◆ Information provided
*-*-*

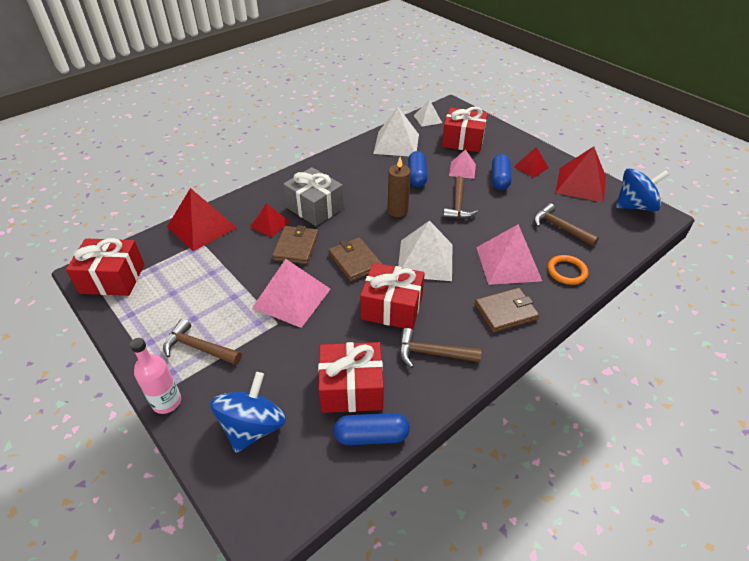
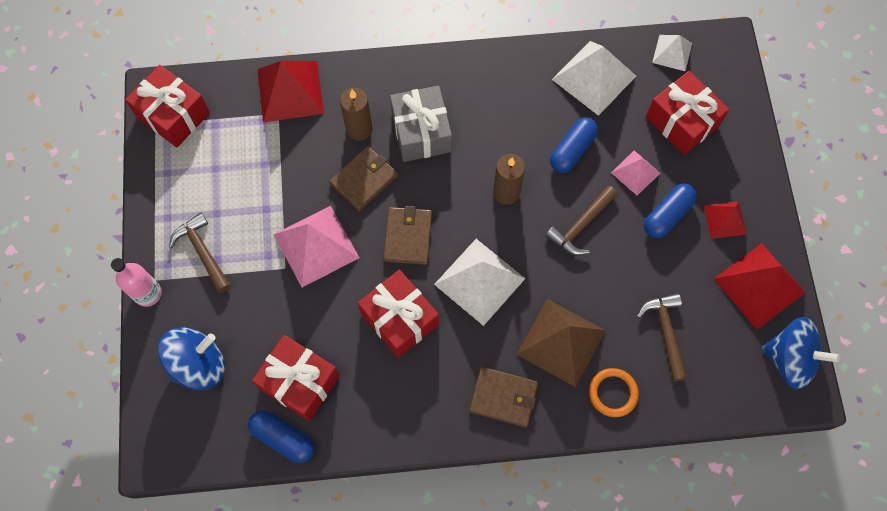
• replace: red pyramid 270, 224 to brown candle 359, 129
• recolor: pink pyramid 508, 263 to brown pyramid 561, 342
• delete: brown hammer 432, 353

*-*-*

◆ Task item
Scan the preceding listing for the string "pyramid" and copy every line where it occurs.

◆ Exercise response
• replace: red pyramid 270, 224 to brown candle 359, 129
• recolor: pink pyramid 508, 263 to brown pyramid 561, 342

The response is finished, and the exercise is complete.